• **EXERCISE REQUIREMENTS**:
The required output is the exact run of lines from the one that contains "degrees counterclockwise |" to the end of the data, with every picture left out.

SOURCE MATERIAL START

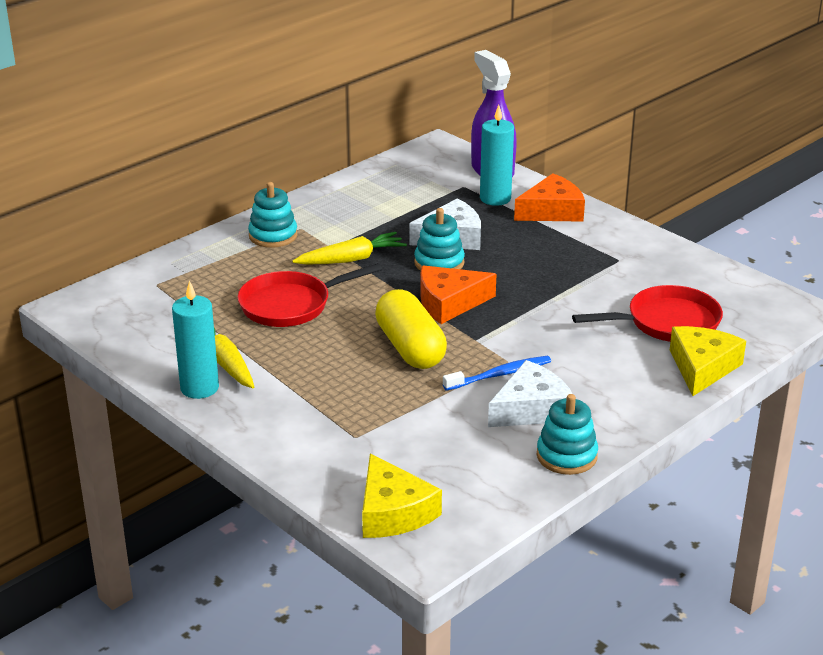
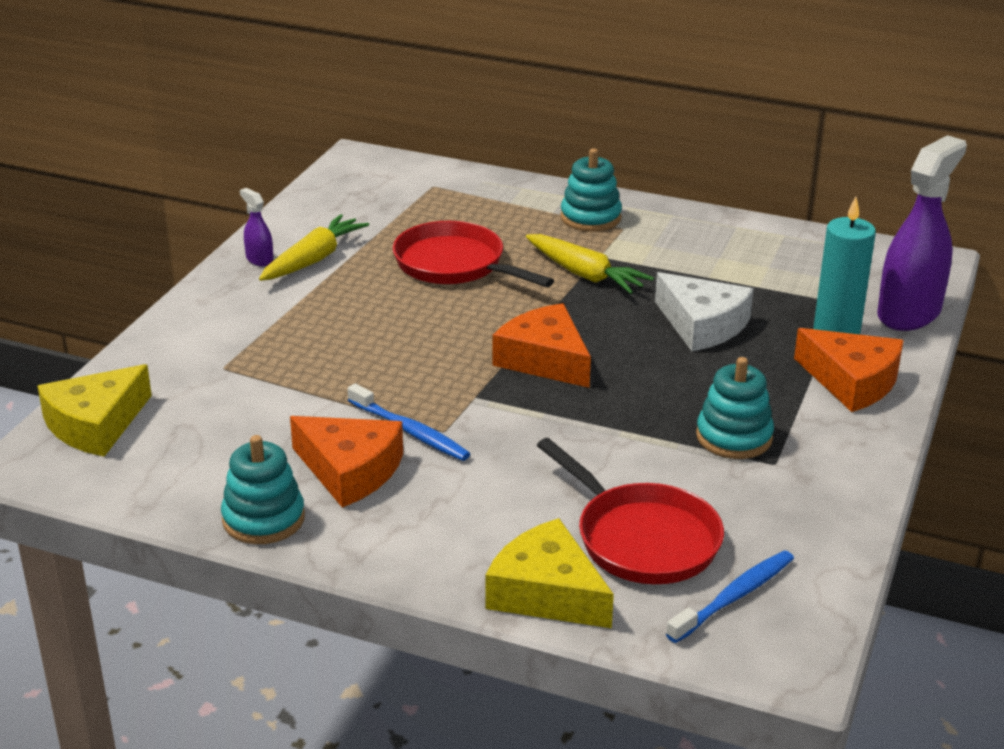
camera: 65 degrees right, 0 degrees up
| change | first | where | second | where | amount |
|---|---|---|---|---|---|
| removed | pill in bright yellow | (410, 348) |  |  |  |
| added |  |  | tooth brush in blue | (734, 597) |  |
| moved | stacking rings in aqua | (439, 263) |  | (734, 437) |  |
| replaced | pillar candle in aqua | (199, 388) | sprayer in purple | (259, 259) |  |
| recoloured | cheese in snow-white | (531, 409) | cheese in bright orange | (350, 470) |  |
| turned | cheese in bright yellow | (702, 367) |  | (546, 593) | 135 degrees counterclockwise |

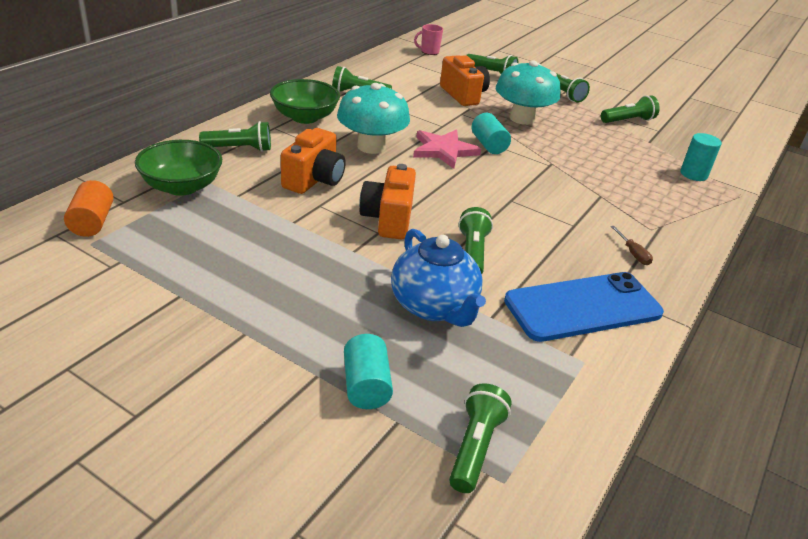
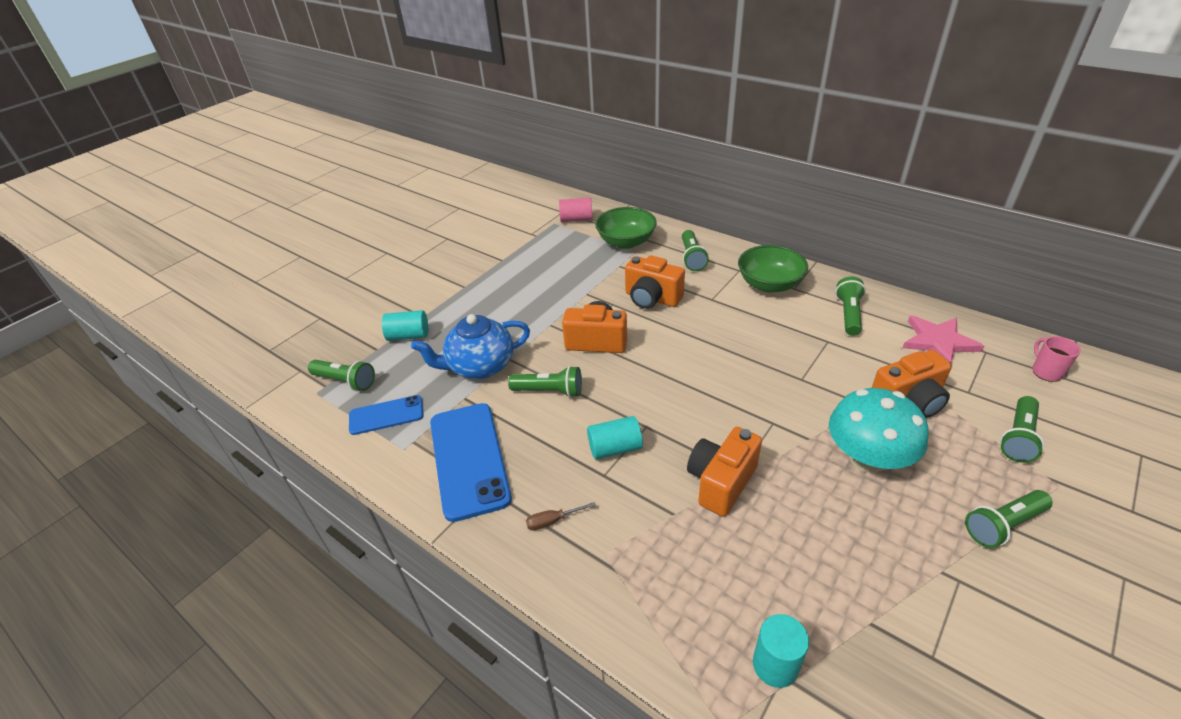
camera: 100 degrees right, 5 degrees up
| change | first | where | second | where | amount |
|---|---|---|---|---|---|
| removed | toadstool in aqua | (371, 146) |  |  |  |
| removed | torch in leaf-green | (628, 120) |  |  |  |
| added |  |  | smartphone in blue | (386, 415) |  |
| added |  |  | camera in bright orange | (721, 482) |  |
| moved | star shape in rose-pink | (443, 150) |  | (938, 342) |  |
| moved | solid cylinder in aqua | (488, 145) |  | (615, 448) |  |
| recoloured | solid cylinder in bright orange | (92, 222) | solid cylinder in rose-pink | (576, 219) |  |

SOURCE MATERIAL END

• **REPLY TO THE TASK**:
| turned | cheese in bright yellow | (702, 367) |  | (546, 593) | 135 degrees counterclockwise |

camera: 100 degrees right, 5 degrees up
| change | first | where | second | where | amount |
|---|---|---|---|---|---|
| removed | toadstool in aqua | (371, 146) |  |  |  |
| removed | torch in leaf-green | (628, 120) |  |  |  |
| added |  |  | smartphone in blue | (386, 415) |  |
| added |  |  | camera in bright orange | (721, 482) |  |
| moved | star shape in rose-pink | (443, 150) |  | (938, 342) |  |
| moved | solid cylinder in aqua | (488, 145) |  | (615, 448) |  |
| recoloured | solid cylinder in bright orange | (92, 222) | solid cylinder in rose-pink | (576, 219) |  |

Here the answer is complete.